+++ SUPPLIED INFORMATION

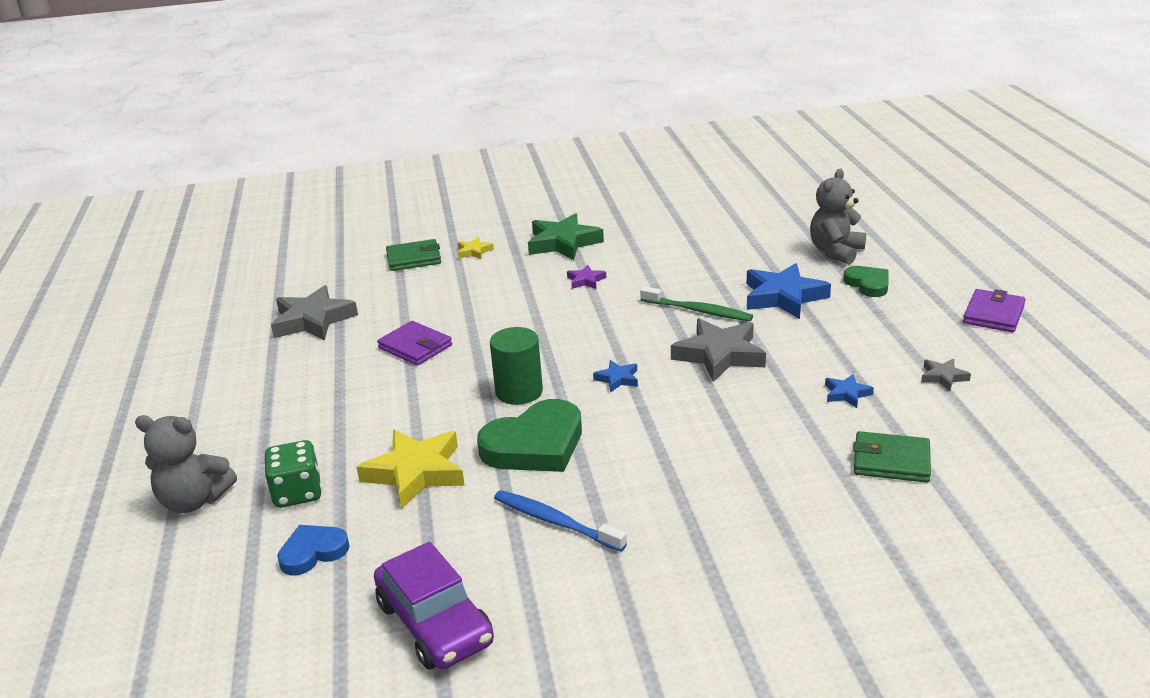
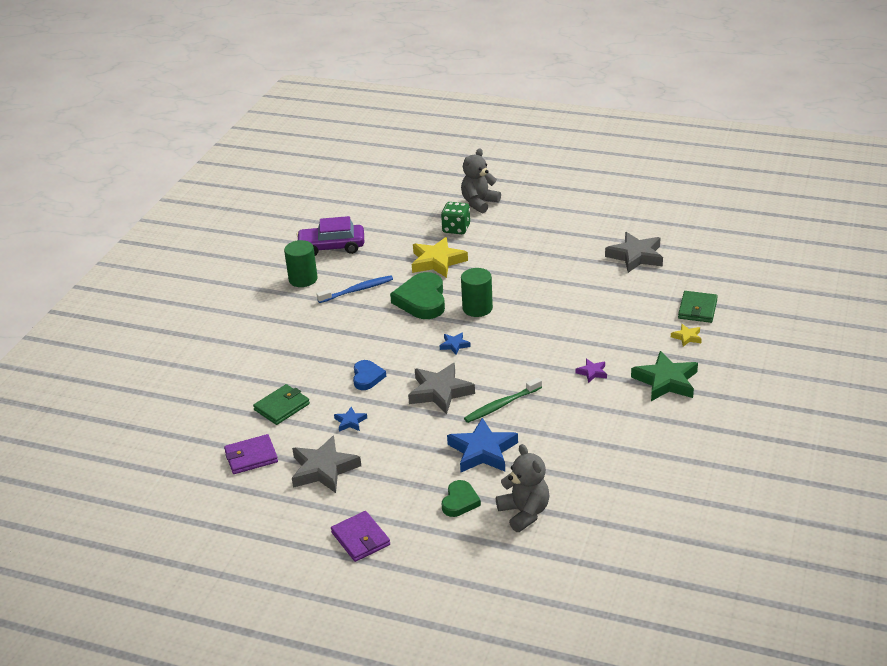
camera: 120 degrees right, 5 degrees up
(313, 552) = (408, 227): blue heart -> blue heart (367, 377)
(415, 347) = (565, 285): purple wallet -> purple wallet (251, 457)
(569, 606) = (303, 279): none -> green cylinder
(868, 284) = (460, 501): green heart -> green heart turned 75 degrees counterclockwise
(943, 377) = (323, 469): grey star -> grey star, size x2.07

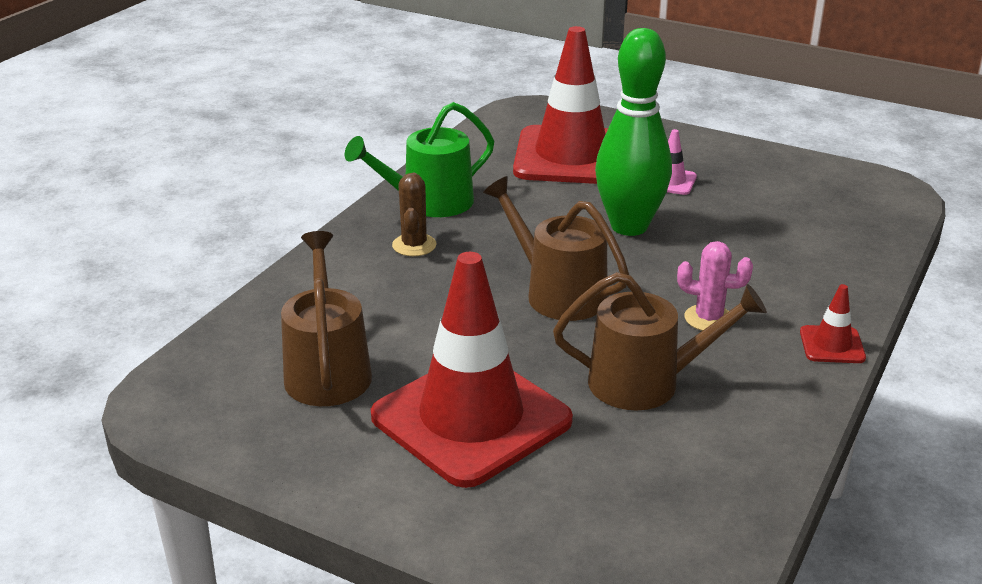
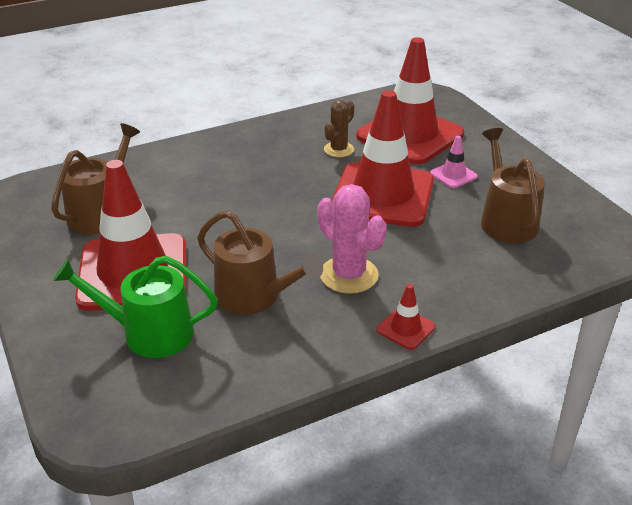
camera: 35 degrees right, 5 degrees up
(414, 245) = (239, 158): brown cactus -> brown cactus (339, 149)
(430, 203) = (282, 135): green watering can -> green watering can (149, 333)
(558, 293) = (279, 220): brown watering can -> brown watering can (506, 220)
(629, 226) = (382, 195): green bowling pin -> red traffic cone
(708, 318) = (349, 275): pink cactus -> pink cactus, size x1.57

++++++

* [INSTRUCTIONS TO FOLLOW]
All of the records should be set down exactly, minus the pictures they hold.

* [WRITTEN SOLUTION]
camera: 120 degrees right, 5 degrees up
(313, 552) = (408, 227): blue heart -> blue heart (367, 377)
(415, 347) = (565, 285): purple wallet -> purple wallet (251, 457)
(569, 606) = (303, 279): none -> green cylinder
(868, 284) = (460, 501): green heart -> green heart turned 75 degrees counterclockwise
(943, 377) = (323, 469): grey star -> grey star, size x2.07

camera: 35 degrees right, 5 degrees up
(414, 245) = (239, 158): brown cactus -> brown cactus (339, 149)
(430, 203) = (282, 135): green watering can -> green watering can (149, 333)
(558, 293) = (279, 220): brown watering can -> brown watering can (506, 220)
(629, 226) = (382, 195): green bowling pin -> red traffic cone
(708, 318) = (349, 275): pink cactus -> pink cactus, size x1.57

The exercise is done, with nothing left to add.